What the task asks:
Leaving all pictures aside, write out the records below precisely as given.

+++ Provided material +++

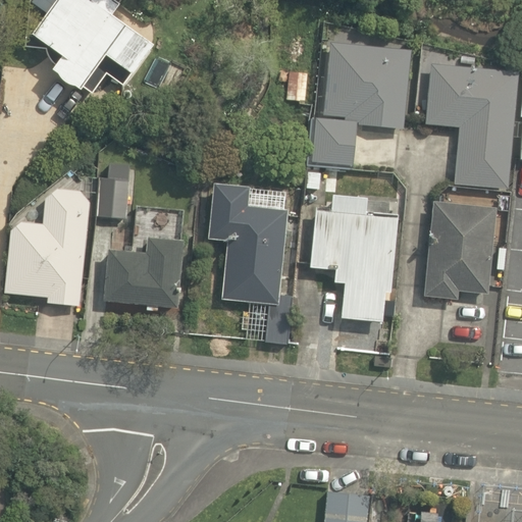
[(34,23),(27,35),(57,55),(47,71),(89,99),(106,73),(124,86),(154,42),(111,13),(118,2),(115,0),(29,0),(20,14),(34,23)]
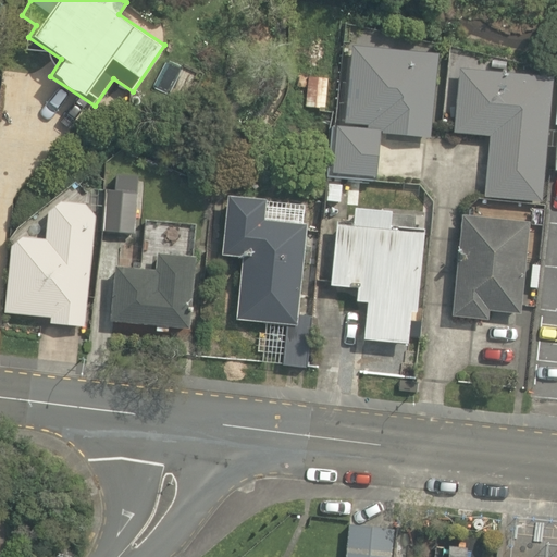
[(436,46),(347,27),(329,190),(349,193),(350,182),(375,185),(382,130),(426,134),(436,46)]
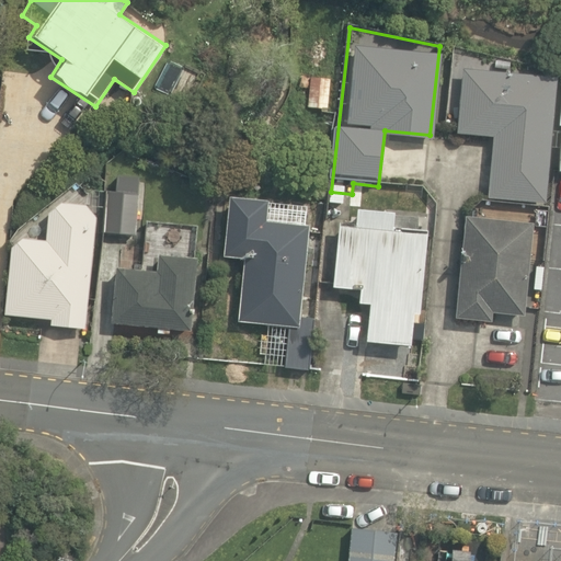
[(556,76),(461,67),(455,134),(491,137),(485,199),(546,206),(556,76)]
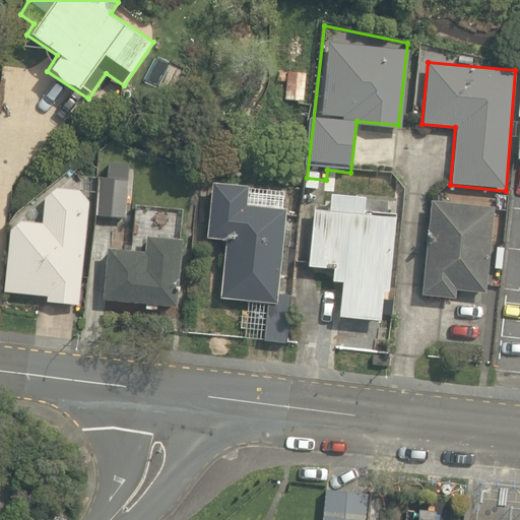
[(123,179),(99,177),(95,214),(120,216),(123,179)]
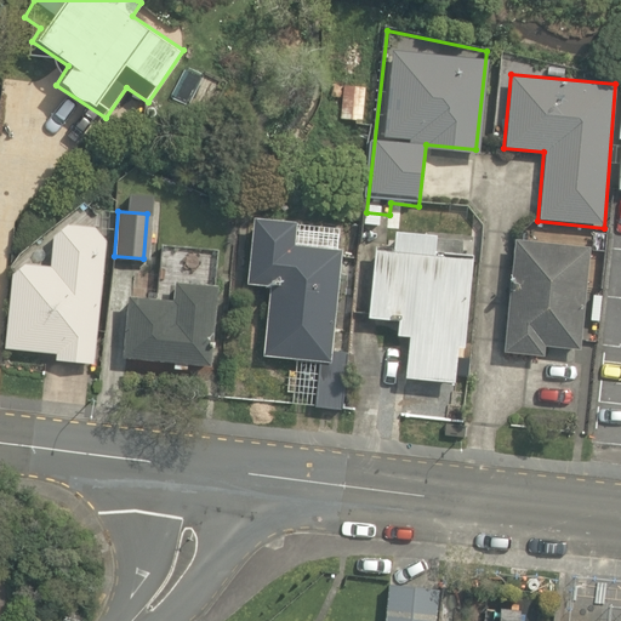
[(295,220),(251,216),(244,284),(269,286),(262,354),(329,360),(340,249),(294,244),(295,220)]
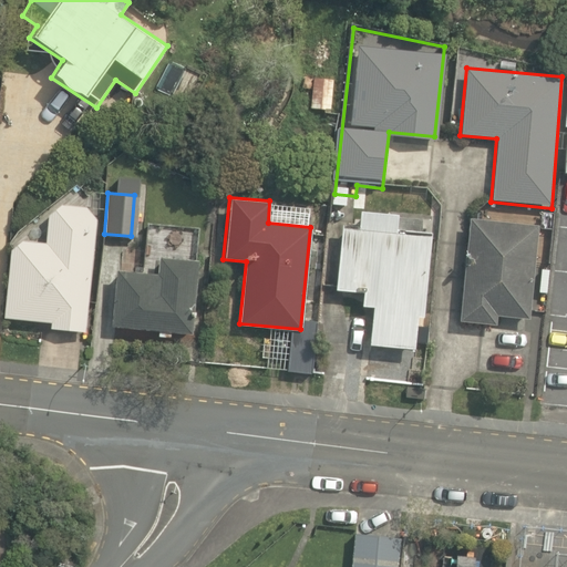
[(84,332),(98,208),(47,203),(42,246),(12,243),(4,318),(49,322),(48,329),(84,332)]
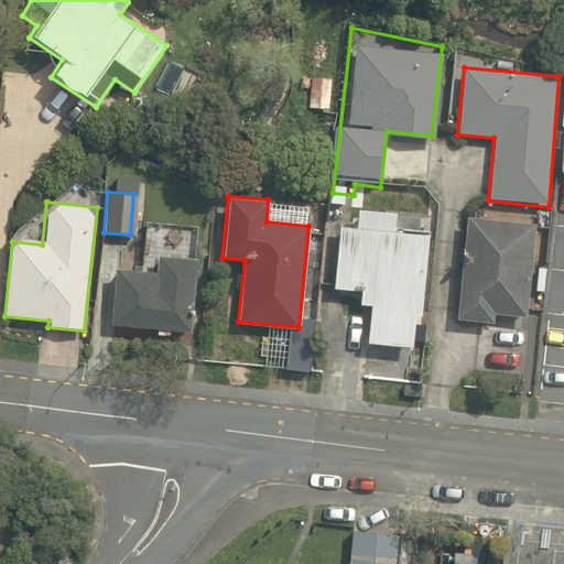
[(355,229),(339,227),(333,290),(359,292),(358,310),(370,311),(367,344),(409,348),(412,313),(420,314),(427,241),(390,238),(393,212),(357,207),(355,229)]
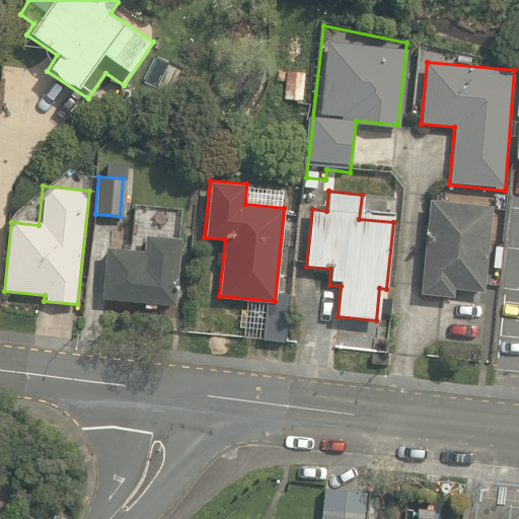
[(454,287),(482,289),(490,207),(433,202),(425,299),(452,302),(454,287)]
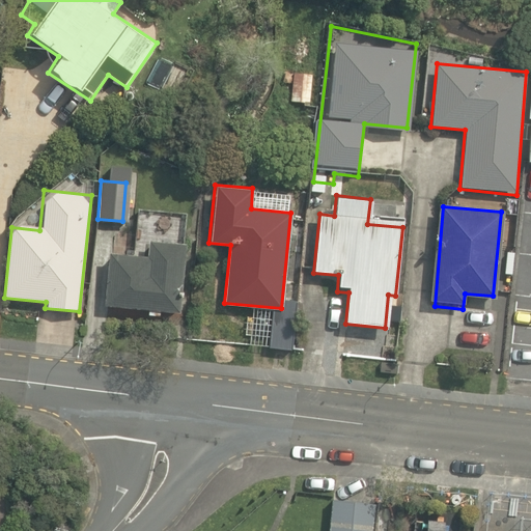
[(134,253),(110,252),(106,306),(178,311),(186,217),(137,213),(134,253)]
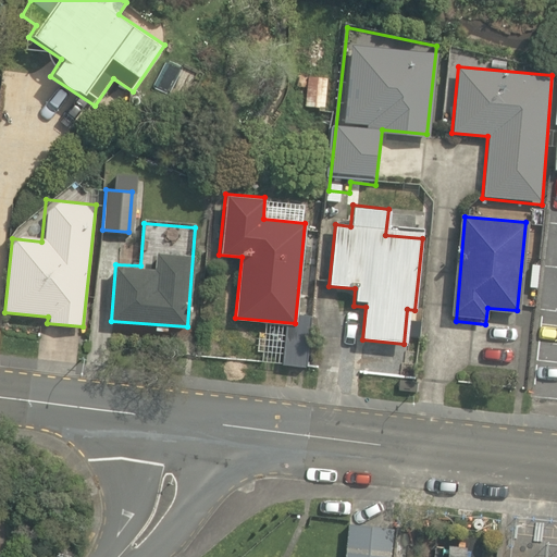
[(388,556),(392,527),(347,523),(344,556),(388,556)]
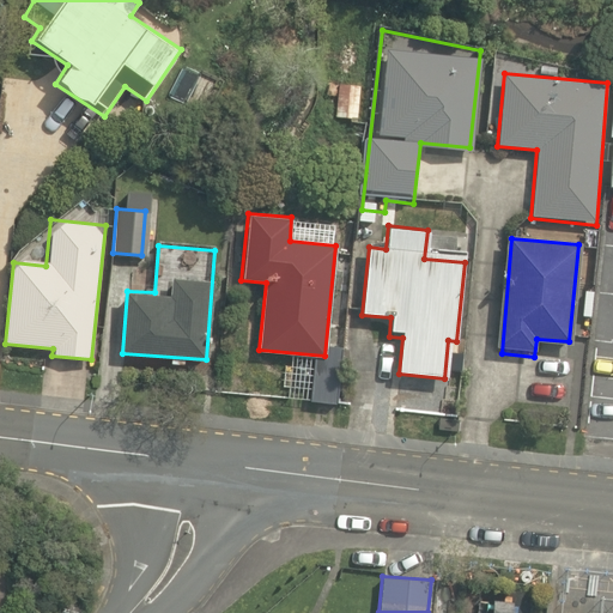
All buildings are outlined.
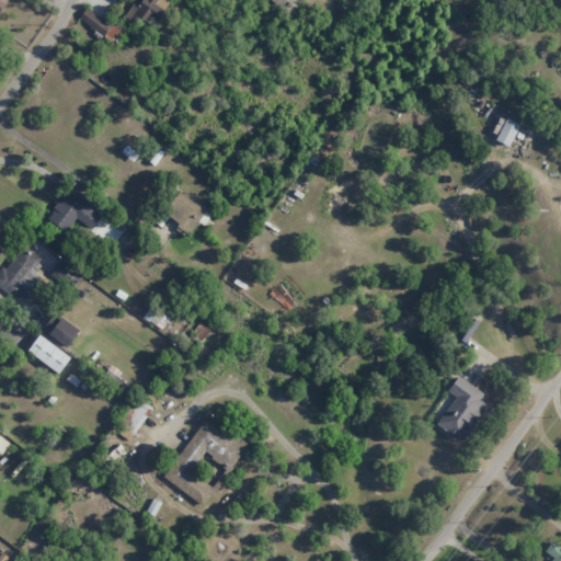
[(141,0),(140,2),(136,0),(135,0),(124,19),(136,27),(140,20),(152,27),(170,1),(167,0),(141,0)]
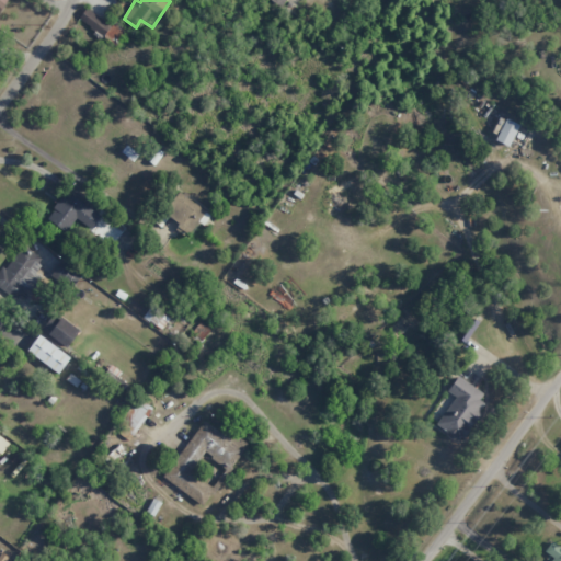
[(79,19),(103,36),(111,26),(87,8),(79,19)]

+++

Response:
[(34,23),(27,35),(57,55),(47,71),(89,99),(106,73),(124,86),(154,42),(111,13),(118,2),(115,0),(29,0),(20,14),(34,23)]
[(436,46),(347,27),(329,190),(349,193),(350,182),(375,185),(382,130),(426,134),(436,46)]
[(556,76),(461,67),(455,134),(491,137),(485,199),(546,206),(556,76)]
[(123,179),(99,177),(95,214),(120,216),(123,179)]
[(295,220),(251,216),(244,284),(269,286),(262,354),(329,360),(340,249),(294,244),(295,220)]
[(84,332),(98,208),(47,203),(42,246),(12,243),(4,318),(49,322),(48,329),(84,332)]
[(355,229),(339,227),(333,290),(359,292),(358,310),(370,311),(367,344),(409,348),(412,313),(420,314),(427,241),(390,238),(393,212),(357,207),(355,229)]
[(454,287),(482,289),(490,207),(433,202),(425,299),(452,302),(454,287)]
[(134,253),(110,252),(106,306),(178,311),(186,217),(137,213),(134,253)]
[(388,556),(392,527),(347,523),(344,556),(388,556)]
All buildings are outlined.
[(141,0),(140,2),(136,0),(135,0),(124,19),(136,27),(140,20),(152,27),(170,1),(167,0),(141,0)]
[(79,19),(103,36),(111,26),(87,8),(79,19)]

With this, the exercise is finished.